**Task brief**
A faithful, complete copy of the entries below is required, with images removed.

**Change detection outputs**
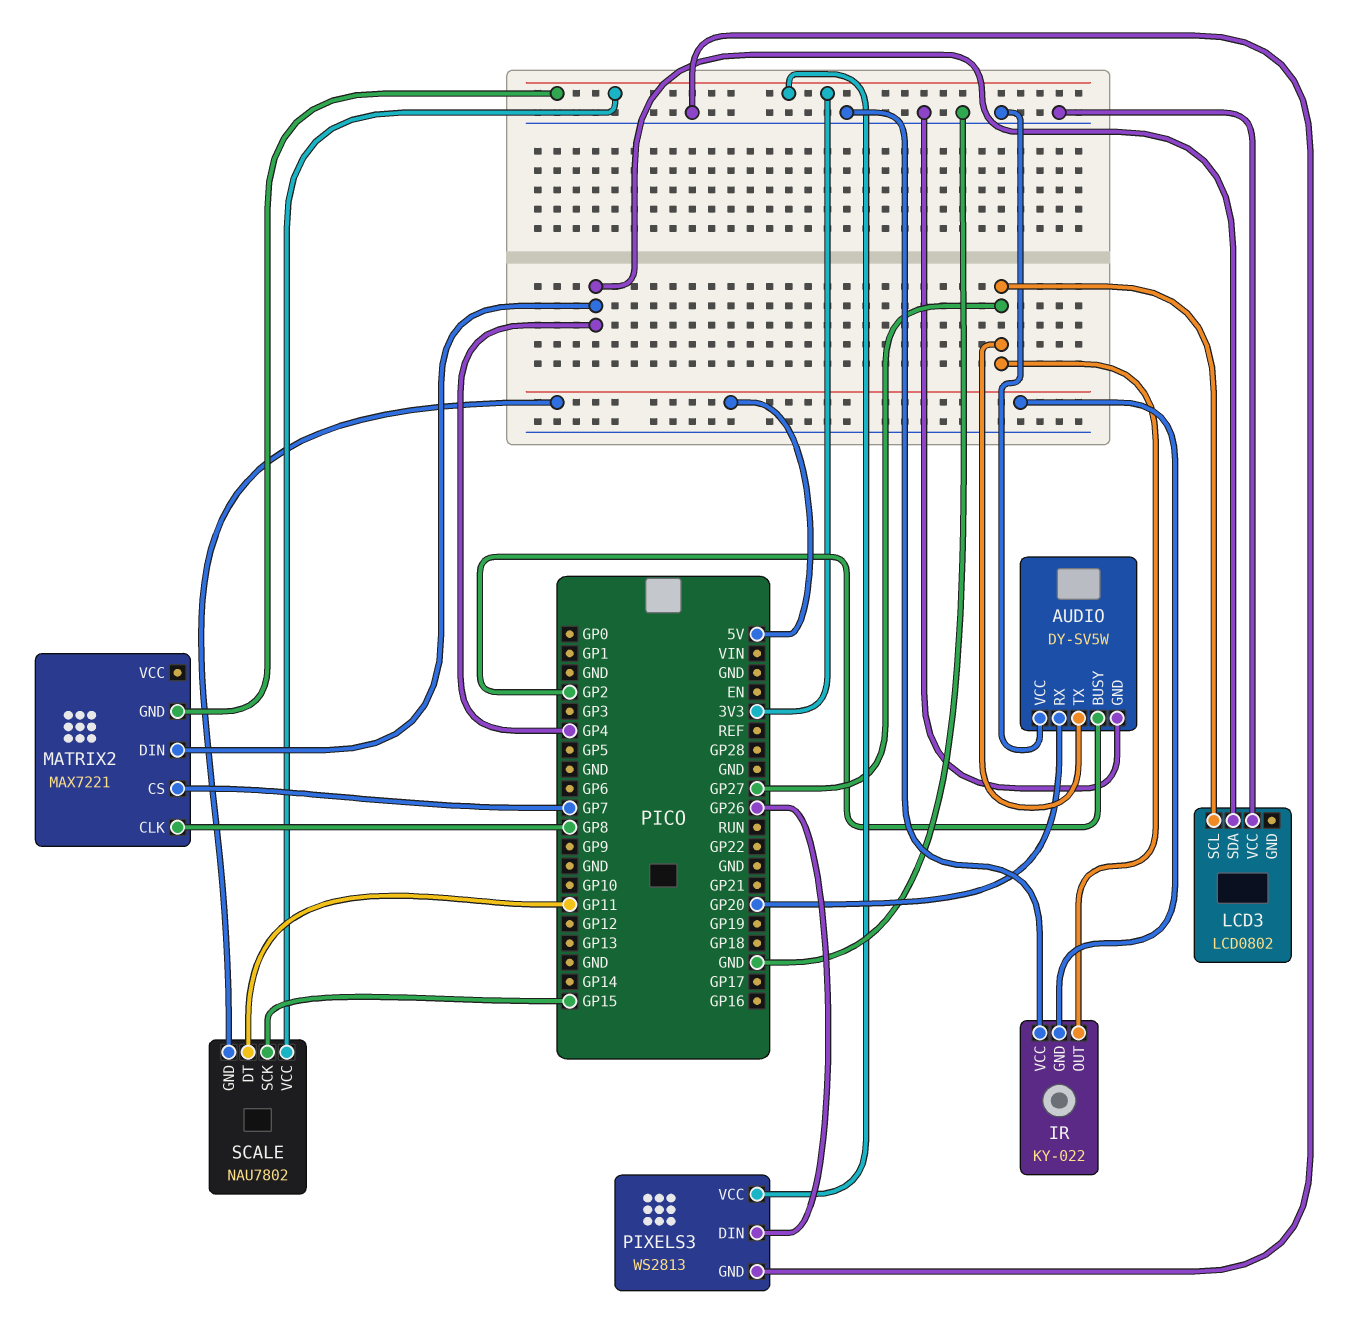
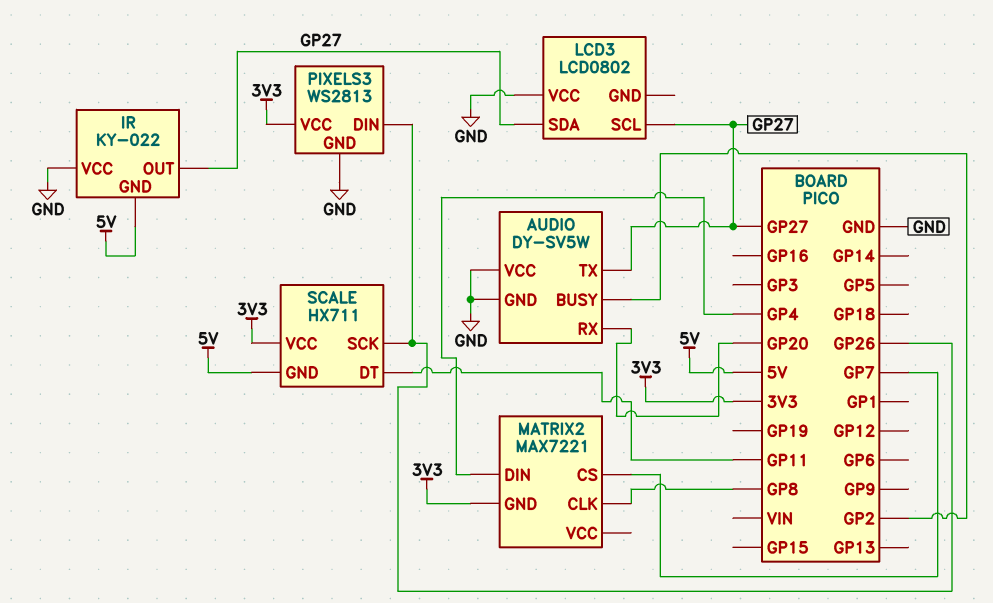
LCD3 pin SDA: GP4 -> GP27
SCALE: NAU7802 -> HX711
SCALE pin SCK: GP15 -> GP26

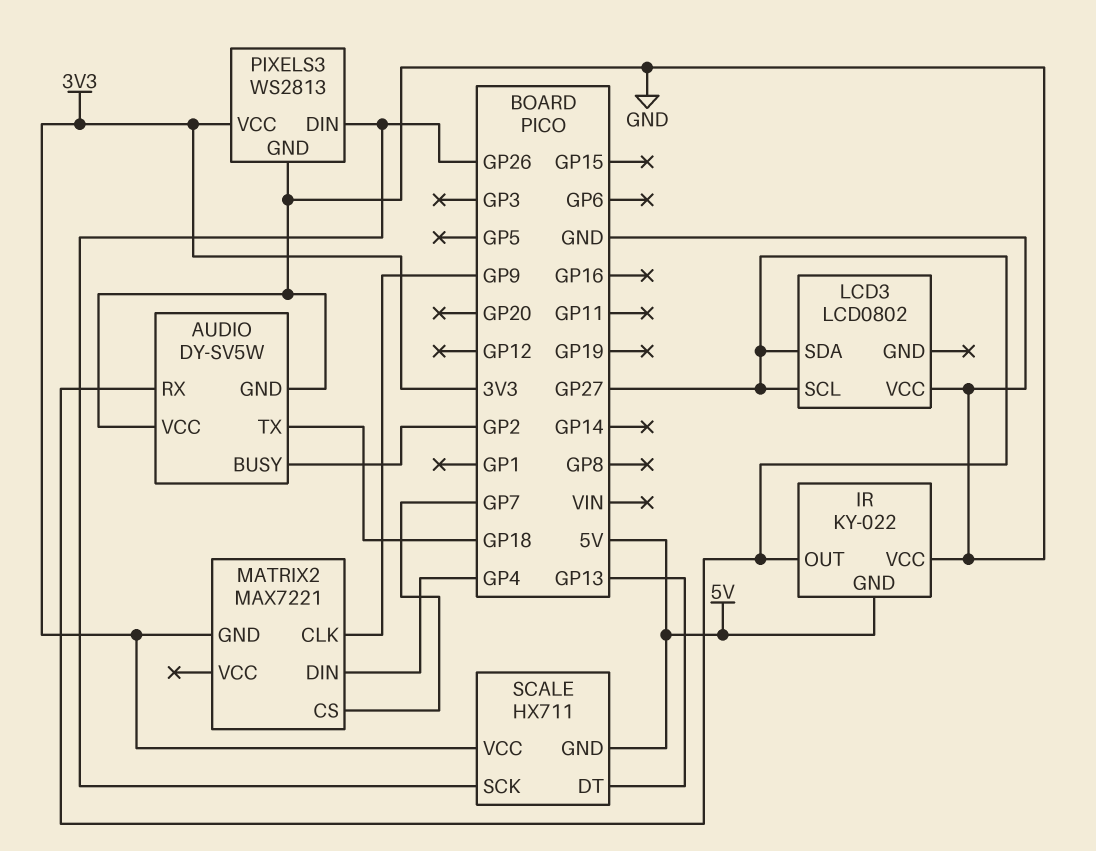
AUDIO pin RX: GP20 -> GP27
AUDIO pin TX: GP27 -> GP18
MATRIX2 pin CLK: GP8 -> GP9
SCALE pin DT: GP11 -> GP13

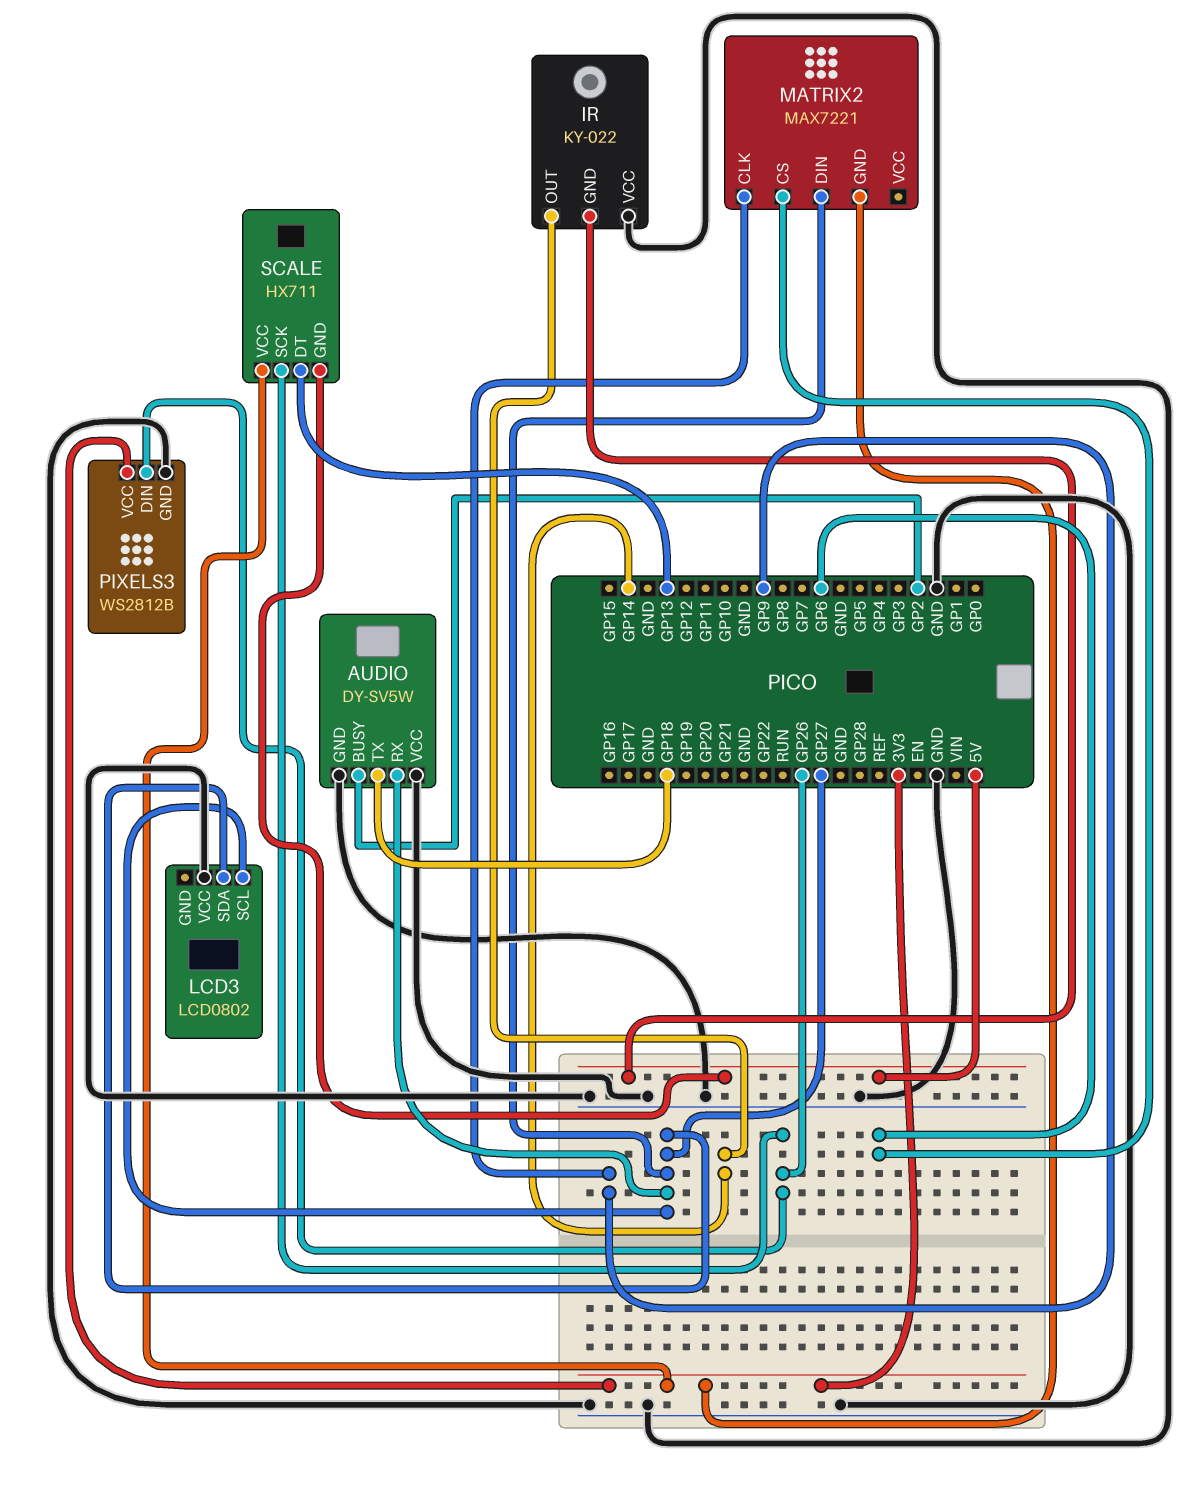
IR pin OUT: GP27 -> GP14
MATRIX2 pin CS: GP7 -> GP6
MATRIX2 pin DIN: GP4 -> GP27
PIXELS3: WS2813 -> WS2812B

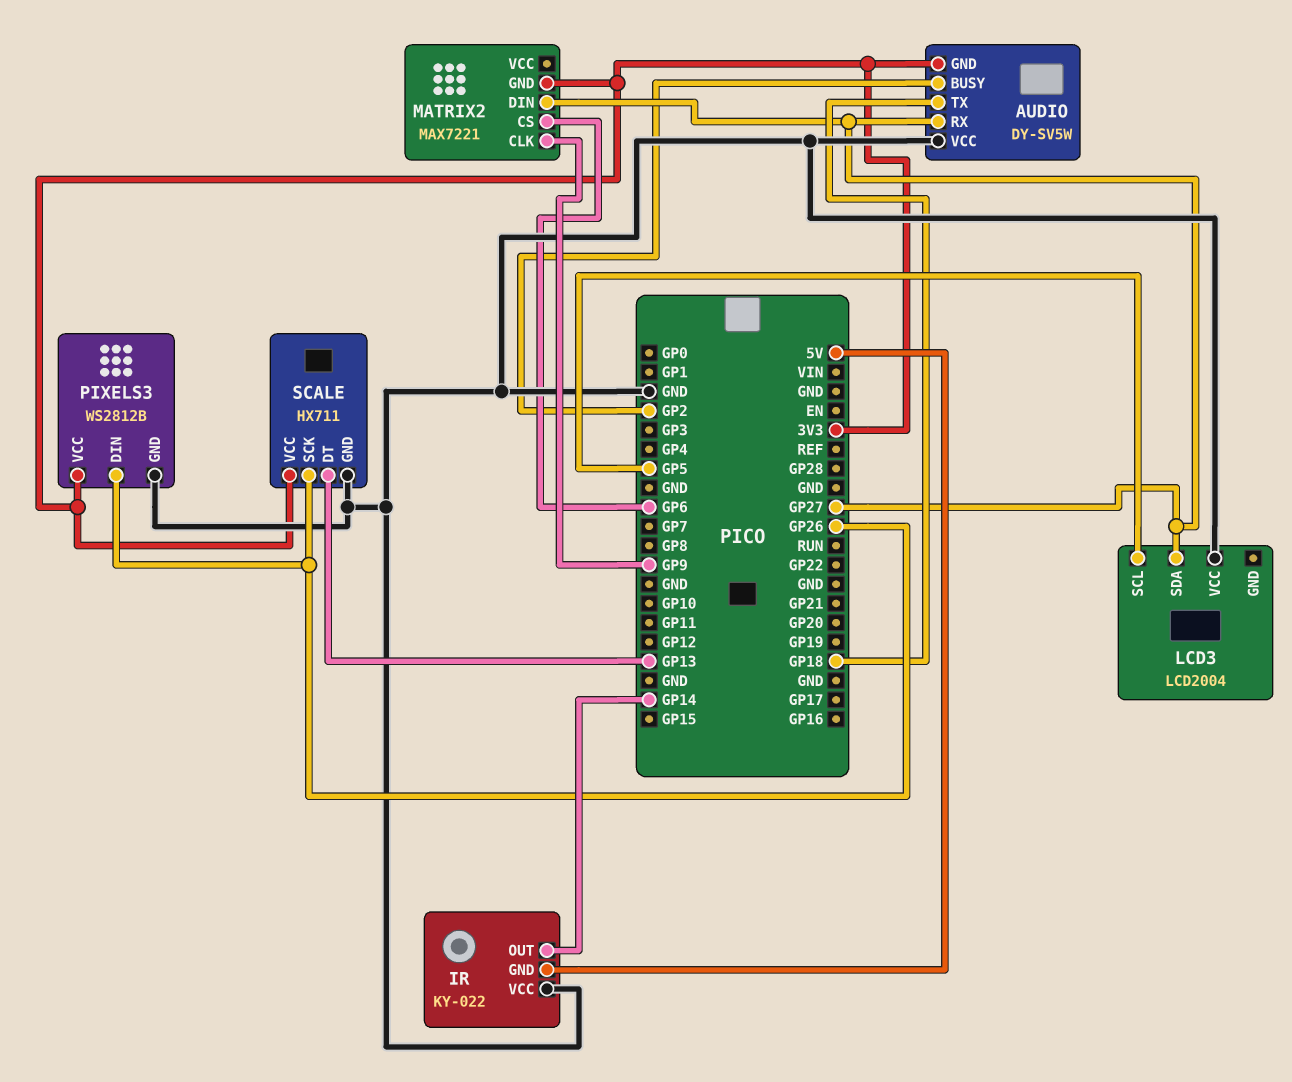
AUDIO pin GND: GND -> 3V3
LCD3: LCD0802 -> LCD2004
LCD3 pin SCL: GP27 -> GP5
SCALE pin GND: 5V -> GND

**Answer below**
LCD3 pin SDA: GP4 -> GP27
SCALE: NAU7802 -> HX711
SCALE pin SCK: GP15 -> GP26

AUDIO pin RX: GP20 -> GP27
AUDIO pin TX: GP27 -> GP18
MATRIX2 pin CLK: GP8 -> GP9
SCALE pin DT: GP11 -> GP13

IR pin OUT: GP27 -> GP14
MATRIX2 pin CS: GP7 -> GP6
MATRIX2 pin DIN: GP4 -> GP27
PIXELS3: WS2813 -> WS2812B

AUDIO pin GND: GND -> 3V3
LCD3: LCD0802 -> LCD2004
LCD3 pin SCL: GP27 -> GP5
SCALE pin GND: 5V -> GND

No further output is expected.